» ACTIVITY: The number of lines below containing the word "black" is all that should be returned.

» RECORDS SUPPLIED:

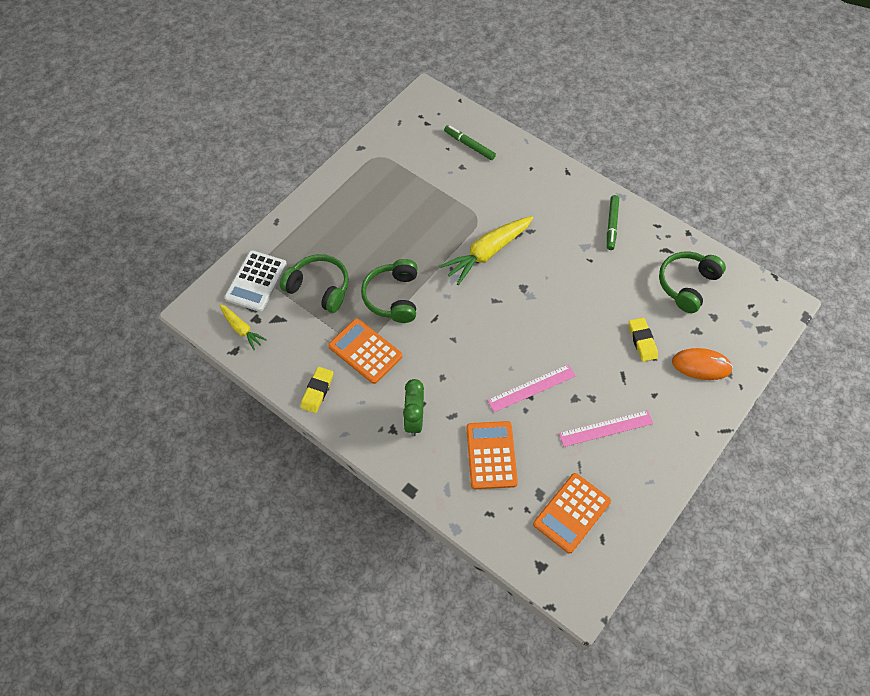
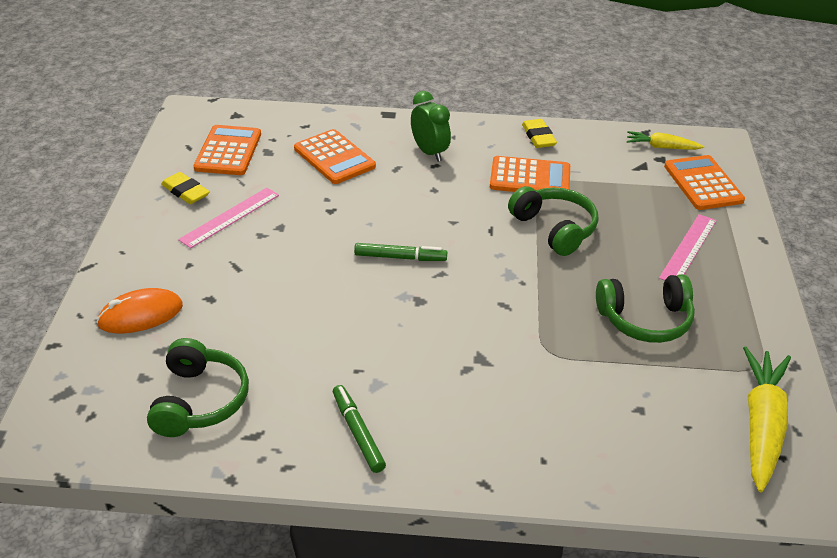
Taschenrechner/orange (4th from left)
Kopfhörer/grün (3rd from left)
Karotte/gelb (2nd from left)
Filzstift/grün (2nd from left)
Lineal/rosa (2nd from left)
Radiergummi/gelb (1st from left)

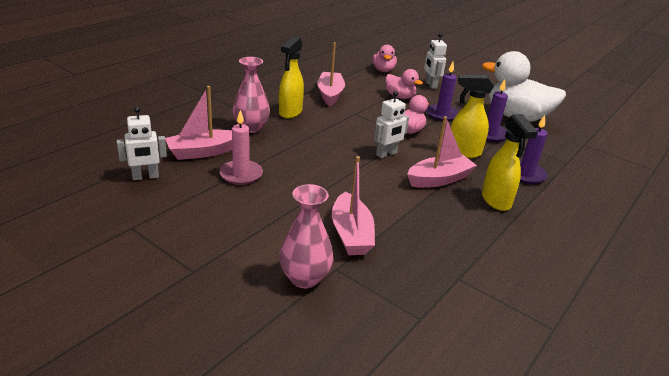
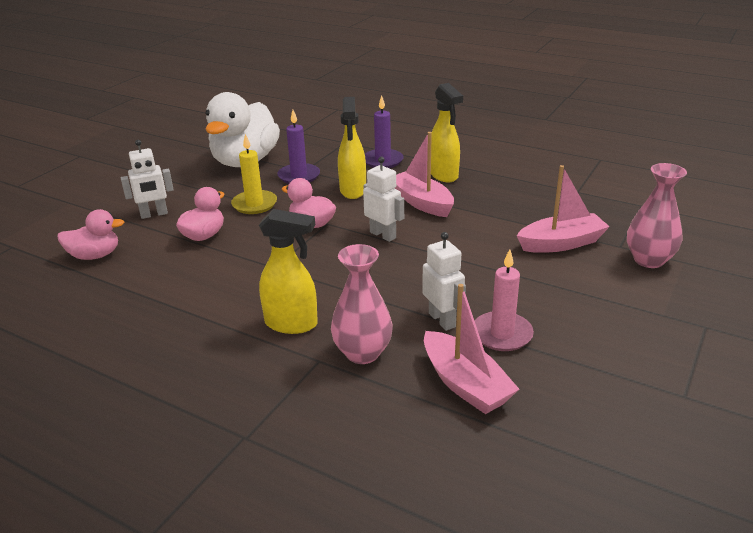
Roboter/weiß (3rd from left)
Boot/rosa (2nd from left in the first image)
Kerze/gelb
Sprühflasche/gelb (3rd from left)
==
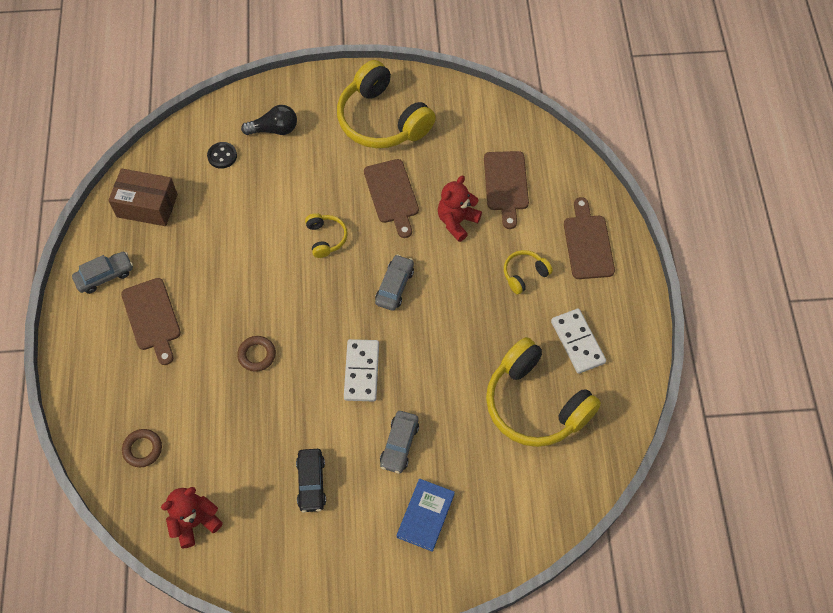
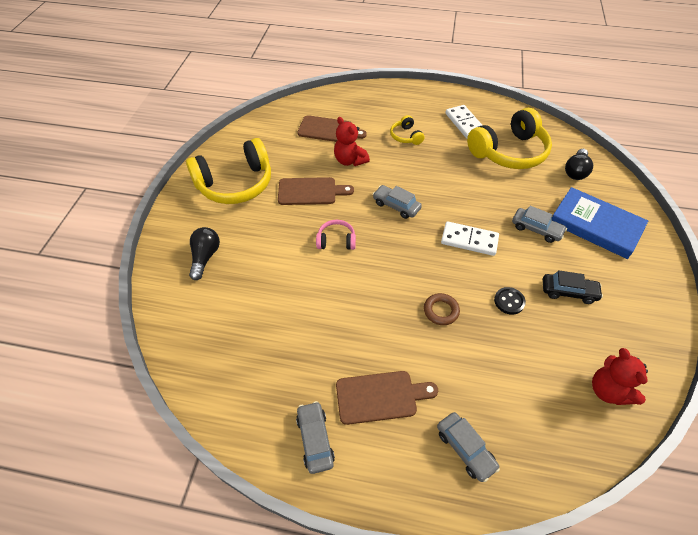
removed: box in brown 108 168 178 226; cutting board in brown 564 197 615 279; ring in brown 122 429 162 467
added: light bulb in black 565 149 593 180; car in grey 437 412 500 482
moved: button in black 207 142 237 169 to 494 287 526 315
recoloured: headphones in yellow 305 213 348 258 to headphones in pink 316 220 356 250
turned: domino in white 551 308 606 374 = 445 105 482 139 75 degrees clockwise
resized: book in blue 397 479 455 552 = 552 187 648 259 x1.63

» RESPONSE BELOW: 2